Print the records below exactly, from the line containing "none -> cyan round brick E3 level 2" down to the line containing "purple tile F3:F4", both lines included, and omit every picture.

[Excerpts from a dataset]
--- START ---

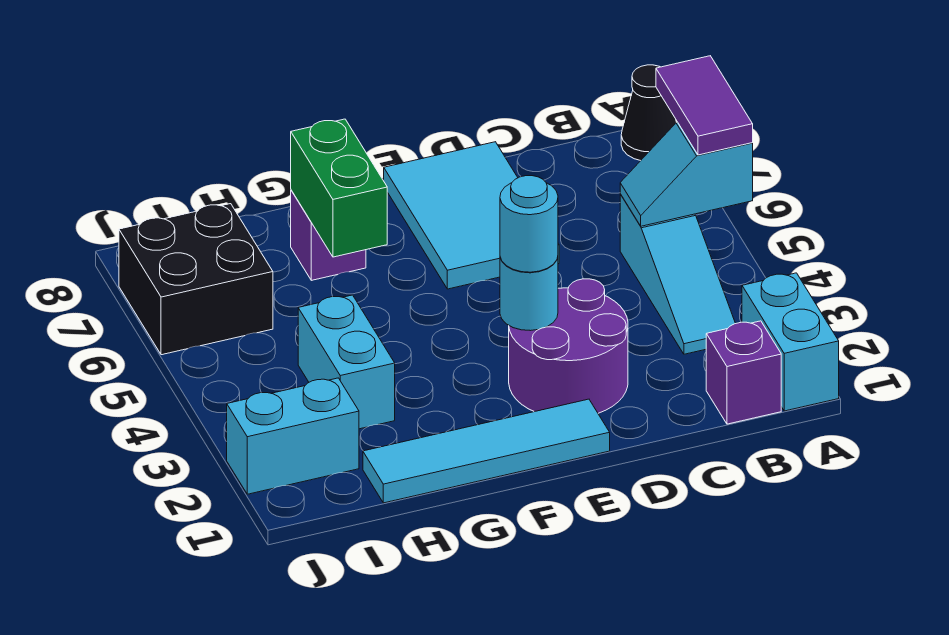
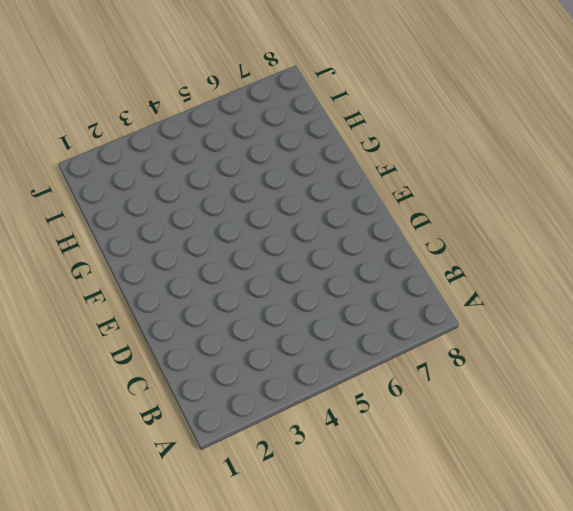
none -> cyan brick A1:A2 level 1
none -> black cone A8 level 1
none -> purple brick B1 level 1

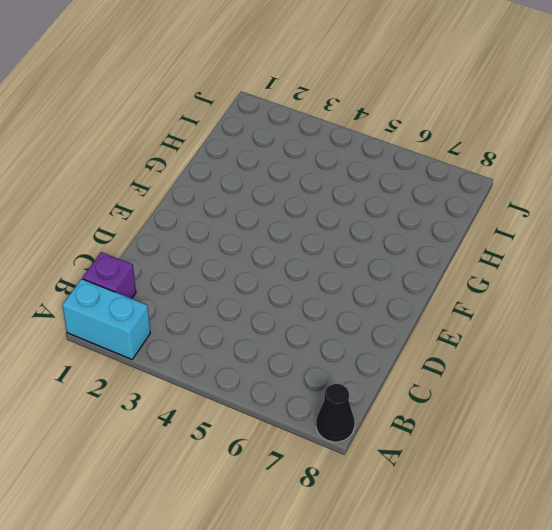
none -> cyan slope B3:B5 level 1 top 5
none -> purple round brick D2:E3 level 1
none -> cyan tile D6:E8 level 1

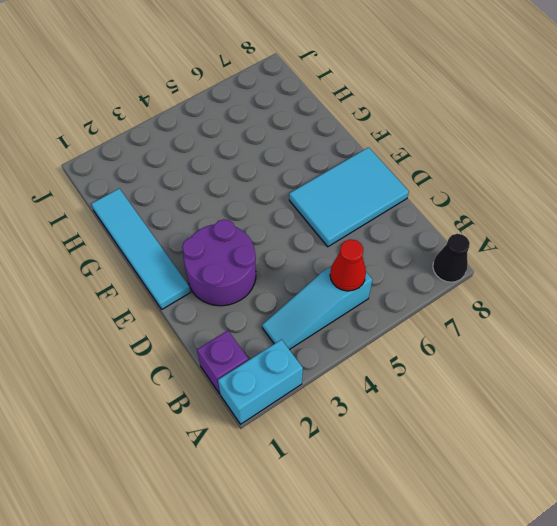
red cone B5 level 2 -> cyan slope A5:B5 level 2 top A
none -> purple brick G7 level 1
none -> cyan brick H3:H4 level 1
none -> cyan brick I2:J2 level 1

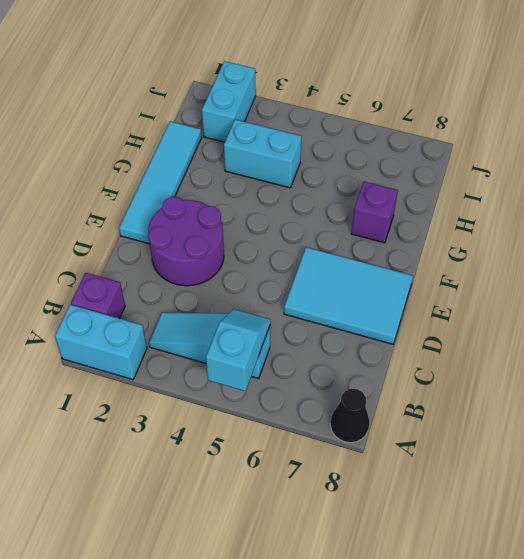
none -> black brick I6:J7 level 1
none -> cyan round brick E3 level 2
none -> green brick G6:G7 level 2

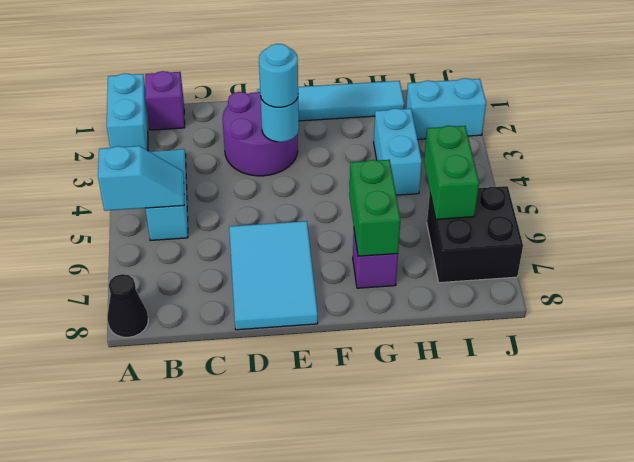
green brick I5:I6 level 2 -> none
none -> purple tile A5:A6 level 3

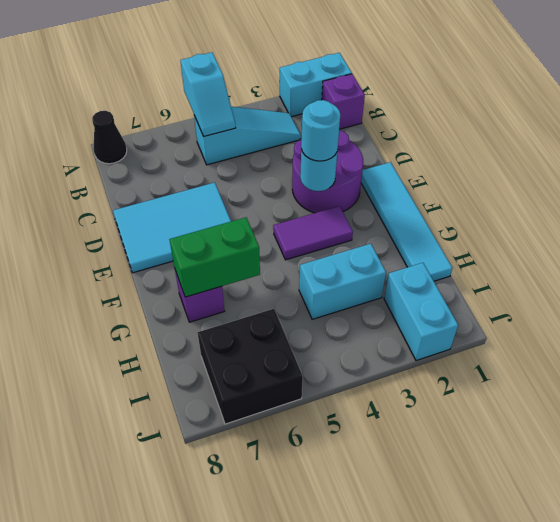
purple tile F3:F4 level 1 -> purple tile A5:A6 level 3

--- END ---
--- START ---

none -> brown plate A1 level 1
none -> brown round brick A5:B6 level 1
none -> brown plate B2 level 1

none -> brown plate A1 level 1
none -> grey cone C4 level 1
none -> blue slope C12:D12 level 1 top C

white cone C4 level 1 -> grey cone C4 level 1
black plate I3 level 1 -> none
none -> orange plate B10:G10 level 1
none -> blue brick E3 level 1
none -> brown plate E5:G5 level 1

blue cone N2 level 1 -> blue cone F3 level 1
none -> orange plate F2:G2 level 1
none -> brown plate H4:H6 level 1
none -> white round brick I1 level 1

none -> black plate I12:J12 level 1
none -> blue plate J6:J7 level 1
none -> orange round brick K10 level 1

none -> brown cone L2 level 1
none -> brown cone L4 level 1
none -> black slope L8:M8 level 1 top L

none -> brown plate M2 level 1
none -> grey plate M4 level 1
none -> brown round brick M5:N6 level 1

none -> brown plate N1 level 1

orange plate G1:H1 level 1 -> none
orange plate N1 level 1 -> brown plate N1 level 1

--- END ---

Exercise solution:
none -> cyan round brick E3 level 2
none -> green brick G6:G7 level 2

green brick I5:I6 level 2 -> none
none -> purple tile A5:A6 level 3

purple tile F3:F4 level 1 -> purple tile A5:A6 level 3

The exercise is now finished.